EXERCISE INSTRUCTIONS:
Find each line in the data below that contains the word "Violino" and copy those lines out in full.

SOURCE RECORDS:

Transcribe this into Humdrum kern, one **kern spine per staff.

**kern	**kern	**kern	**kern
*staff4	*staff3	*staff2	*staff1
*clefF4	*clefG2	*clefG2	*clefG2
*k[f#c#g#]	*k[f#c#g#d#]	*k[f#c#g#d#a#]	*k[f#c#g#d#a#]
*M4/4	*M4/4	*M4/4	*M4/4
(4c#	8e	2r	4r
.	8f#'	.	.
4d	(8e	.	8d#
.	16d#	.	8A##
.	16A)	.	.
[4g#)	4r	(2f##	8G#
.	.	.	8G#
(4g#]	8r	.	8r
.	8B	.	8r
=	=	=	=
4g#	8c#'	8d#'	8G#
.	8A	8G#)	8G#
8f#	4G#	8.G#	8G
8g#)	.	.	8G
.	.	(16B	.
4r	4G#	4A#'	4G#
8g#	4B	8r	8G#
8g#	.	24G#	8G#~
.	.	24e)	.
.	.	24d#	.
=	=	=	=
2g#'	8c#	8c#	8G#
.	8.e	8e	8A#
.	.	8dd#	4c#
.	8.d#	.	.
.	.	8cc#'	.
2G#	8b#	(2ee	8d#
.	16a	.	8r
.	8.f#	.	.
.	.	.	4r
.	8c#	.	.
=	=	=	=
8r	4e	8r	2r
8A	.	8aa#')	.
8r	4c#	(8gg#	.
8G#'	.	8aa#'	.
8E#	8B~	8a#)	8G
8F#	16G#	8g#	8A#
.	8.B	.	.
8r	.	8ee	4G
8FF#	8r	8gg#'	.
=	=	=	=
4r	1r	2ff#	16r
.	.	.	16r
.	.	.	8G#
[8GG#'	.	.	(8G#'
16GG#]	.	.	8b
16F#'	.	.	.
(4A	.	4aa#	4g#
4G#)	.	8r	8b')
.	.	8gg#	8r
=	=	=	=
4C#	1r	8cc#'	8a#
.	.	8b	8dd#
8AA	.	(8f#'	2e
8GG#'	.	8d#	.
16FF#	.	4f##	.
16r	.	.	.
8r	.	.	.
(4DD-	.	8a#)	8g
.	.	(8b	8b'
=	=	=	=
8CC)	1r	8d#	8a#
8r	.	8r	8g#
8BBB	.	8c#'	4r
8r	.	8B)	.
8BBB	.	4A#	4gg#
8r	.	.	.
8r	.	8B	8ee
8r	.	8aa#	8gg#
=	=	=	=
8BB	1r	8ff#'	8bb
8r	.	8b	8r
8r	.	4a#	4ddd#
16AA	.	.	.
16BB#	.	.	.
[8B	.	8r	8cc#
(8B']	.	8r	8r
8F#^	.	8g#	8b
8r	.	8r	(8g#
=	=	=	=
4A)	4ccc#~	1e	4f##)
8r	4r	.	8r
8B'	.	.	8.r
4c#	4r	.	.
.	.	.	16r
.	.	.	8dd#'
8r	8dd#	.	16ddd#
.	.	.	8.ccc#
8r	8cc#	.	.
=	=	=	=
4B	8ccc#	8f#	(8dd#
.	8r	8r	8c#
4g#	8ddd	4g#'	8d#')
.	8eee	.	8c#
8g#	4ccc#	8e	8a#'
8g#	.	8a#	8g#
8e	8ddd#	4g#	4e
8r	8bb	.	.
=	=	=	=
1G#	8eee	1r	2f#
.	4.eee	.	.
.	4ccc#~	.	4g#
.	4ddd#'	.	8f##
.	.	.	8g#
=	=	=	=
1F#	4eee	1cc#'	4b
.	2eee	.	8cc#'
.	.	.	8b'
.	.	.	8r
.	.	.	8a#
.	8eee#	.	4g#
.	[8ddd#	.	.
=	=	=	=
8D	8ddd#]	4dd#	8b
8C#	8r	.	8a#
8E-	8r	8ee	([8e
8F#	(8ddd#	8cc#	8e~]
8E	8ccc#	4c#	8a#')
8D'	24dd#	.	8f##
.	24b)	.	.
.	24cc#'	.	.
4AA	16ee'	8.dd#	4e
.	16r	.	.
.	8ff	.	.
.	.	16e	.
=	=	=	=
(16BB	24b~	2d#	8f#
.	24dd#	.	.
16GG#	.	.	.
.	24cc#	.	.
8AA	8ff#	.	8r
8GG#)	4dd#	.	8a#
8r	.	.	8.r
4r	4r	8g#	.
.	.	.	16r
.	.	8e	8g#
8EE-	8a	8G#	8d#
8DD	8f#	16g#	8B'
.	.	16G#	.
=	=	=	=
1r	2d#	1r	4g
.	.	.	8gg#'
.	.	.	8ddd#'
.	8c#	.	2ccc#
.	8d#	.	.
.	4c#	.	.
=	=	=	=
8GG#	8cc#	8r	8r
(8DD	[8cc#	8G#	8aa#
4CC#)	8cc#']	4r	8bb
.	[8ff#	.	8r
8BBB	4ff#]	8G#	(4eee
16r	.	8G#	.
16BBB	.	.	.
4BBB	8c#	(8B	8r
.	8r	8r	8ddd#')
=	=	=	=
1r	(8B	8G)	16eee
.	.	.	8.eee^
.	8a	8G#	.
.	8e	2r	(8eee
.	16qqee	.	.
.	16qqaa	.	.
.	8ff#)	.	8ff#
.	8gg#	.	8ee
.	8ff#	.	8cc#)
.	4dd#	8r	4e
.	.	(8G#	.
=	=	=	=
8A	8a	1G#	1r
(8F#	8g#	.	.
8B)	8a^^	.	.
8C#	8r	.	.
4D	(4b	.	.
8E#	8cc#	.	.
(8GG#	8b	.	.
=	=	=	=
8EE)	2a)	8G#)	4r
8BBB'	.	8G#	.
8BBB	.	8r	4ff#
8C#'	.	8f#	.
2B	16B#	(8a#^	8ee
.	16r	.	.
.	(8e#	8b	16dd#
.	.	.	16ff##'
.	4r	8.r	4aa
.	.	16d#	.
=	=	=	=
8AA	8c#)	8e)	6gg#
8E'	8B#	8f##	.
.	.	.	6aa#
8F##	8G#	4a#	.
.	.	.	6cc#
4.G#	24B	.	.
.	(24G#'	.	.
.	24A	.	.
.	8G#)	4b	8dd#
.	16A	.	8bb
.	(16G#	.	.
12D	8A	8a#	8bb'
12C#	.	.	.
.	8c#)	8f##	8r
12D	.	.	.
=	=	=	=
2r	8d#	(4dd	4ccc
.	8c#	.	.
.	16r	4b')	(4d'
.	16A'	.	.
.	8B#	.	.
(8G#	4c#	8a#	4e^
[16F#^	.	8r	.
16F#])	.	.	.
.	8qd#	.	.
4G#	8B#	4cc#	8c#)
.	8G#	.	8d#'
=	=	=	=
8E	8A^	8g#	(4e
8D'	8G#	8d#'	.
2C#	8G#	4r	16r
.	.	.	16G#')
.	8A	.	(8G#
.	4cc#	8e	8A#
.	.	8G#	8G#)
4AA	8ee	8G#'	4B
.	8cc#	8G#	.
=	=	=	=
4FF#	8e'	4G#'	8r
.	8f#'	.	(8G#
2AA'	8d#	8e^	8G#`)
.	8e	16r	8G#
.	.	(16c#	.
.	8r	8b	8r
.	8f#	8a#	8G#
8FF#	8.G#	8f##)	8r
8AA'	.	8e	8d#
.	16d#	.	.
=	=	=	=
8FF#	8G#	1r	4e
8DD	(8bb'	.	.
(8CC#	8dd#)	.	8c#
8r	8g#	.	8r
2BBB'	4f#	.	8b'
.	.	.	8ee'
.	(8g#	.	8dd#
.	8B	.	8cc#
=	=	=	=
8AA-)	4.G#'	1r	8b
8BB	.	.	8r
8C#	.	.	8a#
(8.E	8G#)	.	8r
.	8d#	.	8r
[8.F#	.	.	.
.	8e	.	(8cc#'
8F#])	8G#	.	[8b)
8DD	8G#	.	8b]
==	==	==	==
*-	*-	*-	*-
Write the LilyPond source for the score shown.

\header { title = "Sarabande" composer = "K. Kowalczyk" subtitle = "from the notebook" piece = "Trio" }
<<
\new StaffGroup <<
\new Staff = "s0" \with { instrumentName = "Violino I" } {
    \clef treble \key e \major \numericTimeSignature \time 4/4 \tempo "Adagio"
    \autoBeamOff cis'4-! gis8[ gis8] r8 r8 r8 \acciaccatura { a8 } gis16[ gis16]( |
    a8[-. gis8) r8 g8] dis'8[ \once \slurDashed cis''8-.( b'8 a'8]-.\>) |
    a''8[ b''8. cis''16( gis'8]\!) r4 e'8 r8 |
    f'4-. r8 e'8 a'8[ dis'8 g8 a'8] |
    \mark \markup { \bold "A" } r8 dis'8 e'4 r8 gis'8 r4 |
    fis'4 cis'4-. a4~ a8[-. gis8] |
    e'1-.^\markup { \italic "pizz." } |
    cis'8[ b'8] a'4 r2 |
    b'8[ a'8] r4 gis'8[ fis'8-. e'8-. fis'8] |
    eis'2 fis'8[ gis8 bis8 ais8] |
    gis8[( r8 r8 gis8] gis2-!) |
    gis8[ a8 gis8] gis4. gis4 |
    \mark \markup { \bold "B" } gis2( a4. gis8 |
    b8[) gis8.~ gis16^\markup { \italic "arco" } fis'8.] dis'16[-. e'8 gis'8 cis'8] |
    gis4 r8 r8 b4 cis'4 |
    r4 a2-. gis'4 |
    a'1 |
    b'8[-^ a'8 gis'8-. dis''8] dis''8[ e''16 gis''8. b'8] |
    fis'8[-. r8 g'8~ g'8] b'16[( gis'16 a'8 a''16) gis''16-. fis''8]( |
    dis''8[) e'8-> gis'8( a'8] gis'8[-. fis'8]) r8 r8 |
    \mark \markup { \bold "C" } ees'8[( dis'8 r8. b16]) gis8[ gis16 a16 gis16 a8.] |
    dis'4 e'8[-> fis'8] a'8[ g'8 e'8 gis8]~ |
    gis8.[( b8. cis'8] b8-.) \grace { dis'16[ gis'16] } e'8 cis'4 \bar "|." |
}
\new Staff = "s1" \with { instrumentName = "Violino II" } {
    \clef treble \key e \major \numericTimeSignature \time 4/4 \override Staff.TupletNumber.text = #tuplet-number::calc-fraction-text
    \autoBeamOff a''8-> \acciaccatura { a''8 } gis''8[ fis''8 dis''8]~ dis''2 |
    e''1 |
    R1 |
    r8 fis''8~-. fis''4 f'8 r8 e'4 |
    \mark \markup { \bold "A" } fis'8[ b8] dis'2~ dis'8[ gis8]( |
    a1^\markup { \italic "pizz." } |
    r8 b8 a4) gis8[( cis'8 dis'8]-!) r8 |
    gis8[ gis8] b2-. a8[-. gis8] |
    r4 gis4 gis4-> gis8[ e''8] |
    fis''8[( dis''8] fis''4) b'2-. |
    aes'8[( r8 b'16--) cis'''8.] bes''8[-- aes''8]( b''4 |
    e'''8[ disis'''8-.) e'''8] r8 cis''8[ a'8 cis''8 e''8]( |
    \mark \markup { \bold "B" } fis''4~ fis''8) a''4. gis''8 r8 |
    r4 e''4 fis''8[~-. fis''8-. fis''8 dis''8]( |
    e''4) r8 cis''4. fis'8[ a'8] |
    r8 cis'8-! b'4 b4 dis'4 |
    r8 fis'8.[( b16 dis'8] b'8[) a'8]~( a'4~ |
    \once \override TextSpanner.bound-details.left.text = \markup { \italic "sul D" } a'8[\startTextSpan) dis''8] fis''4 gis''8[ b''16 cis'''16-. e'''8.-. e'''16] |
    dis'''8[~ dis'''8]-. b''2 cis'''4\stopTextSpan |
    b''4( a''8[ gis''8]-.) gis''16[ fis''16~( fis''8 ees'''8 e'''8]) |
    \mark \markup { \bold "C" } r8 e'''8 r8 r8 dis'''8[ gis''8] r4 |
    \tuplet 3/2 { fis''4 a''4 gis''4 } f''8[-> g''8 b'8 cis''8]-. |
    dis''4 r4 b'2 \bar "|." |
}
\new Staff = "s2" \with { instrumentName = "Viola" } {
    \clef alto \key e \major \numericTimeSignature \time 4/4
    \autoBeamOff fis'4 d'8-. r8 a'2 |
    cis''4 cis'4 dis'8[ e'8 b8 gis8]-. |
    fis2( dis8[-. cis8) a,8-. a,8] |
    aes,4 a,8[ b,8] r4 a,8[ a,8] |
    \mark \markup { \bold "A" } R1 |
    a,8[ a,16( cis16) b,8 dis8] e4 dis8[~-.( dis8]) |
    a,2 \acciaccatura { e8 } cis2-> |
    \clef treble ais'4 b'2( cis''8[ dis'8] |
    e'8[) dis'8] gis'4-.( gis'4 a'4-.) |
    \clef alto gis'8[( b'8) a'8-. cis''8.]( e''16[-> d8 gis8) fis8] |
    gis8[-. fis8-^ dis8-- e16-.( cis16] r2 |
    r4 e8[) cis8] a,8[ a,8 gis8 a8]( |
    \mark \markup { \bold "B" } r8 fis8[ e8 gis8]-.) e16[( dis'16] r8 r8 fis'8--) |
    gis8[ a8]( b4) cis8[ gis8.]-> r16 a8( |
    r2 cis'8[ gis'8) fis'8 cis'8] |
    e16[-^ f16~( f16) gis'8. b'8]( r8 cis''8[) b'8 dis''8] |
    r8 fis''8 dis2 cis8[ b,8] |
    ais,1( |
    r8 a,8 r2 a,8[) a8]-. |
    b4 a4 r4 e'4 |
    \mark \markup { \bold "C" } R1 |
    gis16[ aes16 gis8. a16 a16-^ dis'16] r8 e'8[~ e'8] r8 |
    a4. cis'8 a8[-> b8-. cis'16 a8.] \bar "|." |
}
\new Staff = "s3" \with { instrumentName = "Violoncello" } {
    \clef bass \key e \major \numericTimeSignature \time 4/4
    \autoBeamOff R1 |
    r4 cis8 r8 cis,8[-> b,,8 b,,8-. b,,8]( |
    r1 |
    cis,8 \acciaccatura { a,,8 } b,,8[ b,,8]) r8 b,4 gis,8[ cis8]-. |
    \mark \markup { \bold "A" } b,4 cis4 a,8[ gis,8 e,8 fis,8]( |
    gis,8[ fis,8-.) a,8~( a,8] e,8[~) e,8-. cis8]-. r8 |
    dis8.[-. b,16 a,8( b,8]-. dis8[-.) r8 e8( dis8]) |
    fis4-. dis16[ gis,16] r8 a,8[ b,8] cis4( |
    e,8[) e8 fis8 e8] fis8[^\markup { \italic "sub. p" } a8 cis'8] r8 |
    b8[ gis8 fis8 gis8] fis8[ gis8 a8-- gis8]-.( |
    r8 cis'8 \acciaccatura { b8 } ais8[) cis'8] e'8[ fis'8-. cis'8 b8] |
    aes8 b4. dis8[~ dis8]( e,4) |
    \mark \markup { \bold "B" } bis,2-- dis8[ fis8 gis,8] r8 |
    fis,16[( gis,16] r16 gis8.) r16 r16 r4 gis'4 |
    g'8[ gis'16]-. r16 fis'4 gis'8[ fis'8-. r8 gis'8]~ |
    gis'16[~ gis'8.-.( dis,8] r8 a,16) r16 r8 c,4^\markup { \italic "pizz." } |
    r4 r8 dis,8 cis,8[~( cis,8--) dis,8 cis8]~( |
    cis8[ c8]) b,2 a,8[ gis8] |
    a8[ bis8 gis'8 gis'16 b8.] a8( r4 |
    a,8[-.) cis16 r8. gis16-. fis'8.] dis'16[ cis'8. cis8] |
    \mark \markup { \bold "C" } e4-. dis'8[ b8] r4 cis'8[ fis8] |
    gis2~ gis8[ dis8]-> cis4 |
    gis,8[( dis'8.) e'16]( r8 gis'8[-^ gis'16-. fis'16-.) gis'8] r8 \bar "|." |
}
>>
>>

EXERCISE RESULT:
\new Staff = "s0" \with { instrumentName = "Violino I" } {
\new Staff = "s1" \with { instrumentName = "Violino II" } {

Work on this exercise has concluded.